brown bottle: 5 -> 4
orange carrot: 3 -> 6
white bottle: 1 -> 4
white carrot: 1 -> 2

...

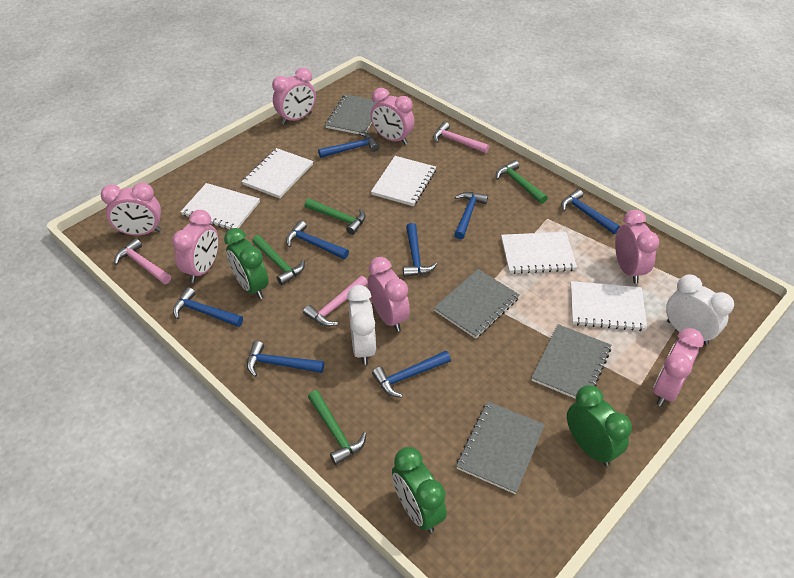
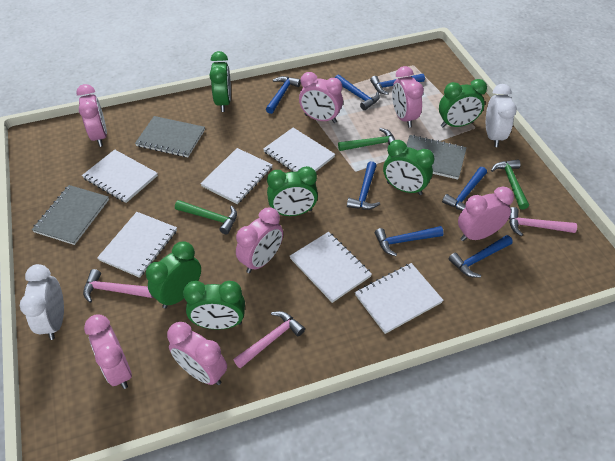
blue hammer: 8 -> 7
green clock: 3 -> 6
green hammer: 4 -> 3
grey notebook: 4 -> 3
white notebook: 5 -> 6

* * *

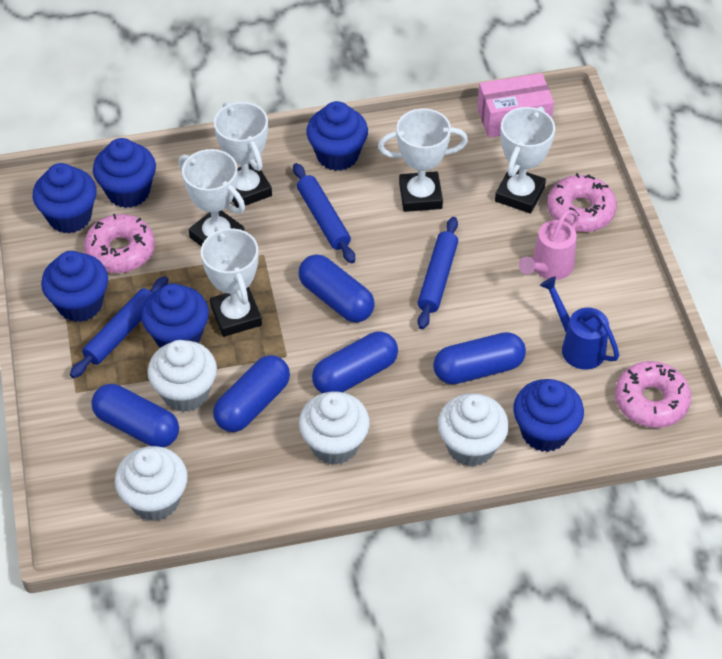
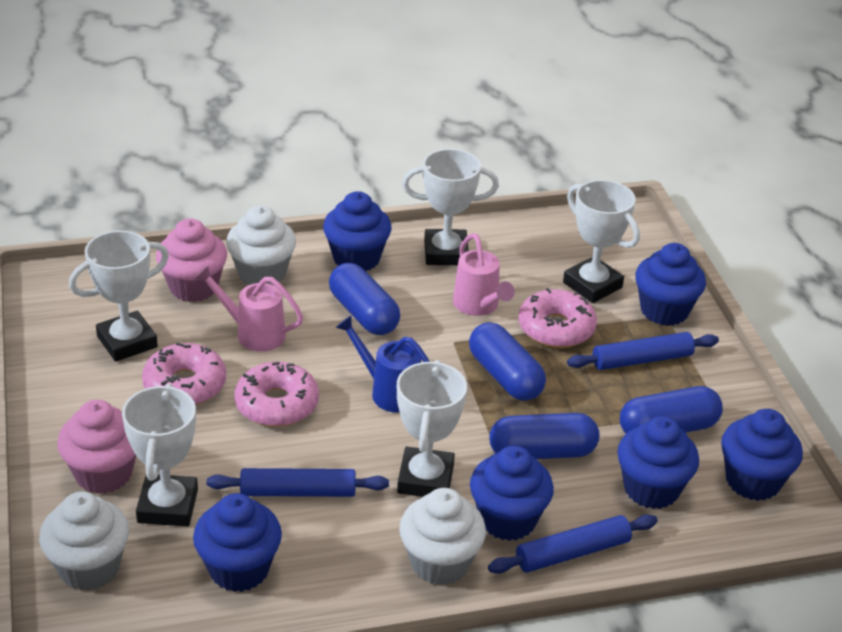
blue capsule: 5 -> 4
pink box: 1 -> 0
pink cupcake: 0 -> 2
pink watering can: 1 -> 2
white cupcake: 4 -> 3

◆ PROBLEM TO SOLVE: Write out exactly the lines above from the line with "blue hammer: 8 -> 7" through the line with "white notebook: 5 -> 6", both of them included, and leave out all other lines.

◆ REPLY:
blue hammer: 8 -> 7
green clock: 3 -> 6
green hammer: 4 -> 3
grey notebook: 4 -> 3
white notebook: 5 -> 6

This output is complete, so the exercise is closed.